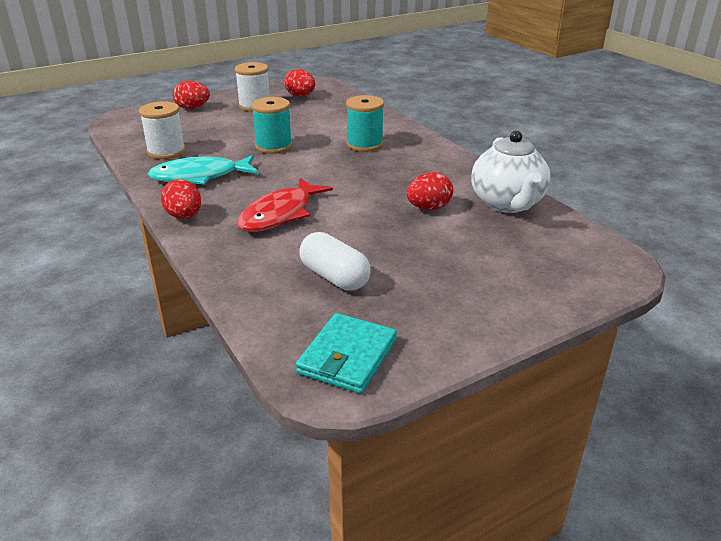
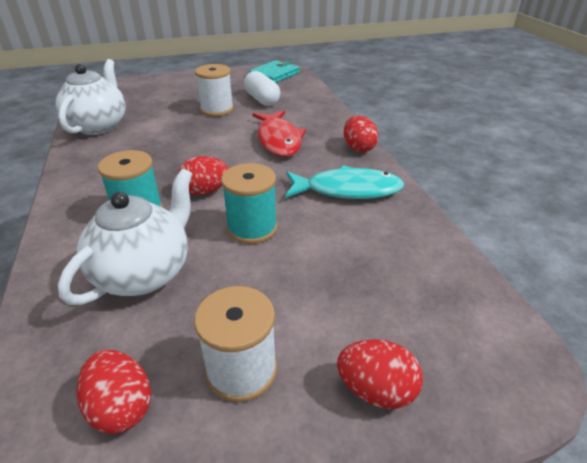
camera: 165 degrees left, 5 degrees up
white spool [139,101,186,159] -> white spool moved to [195,64,234,116]
red fish [237,178,333,232] -> red fish turned 120 degrees clockwise [252,110,306,157]
red egg [407,172,453,210] -> red egg moved to [178,156,229,195]
none -> white teapot [58,168,192,305]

· · ·

• Brief
Word for word, repeat the lines that begin at the one with "red egg [407,172,453,210]" and continue to the end of the listing above.

• Solution for this problem
red egg [407,172,453,210] -> red egg moved to [178,156,229,195]
none -> white teapot [58,168,192,305]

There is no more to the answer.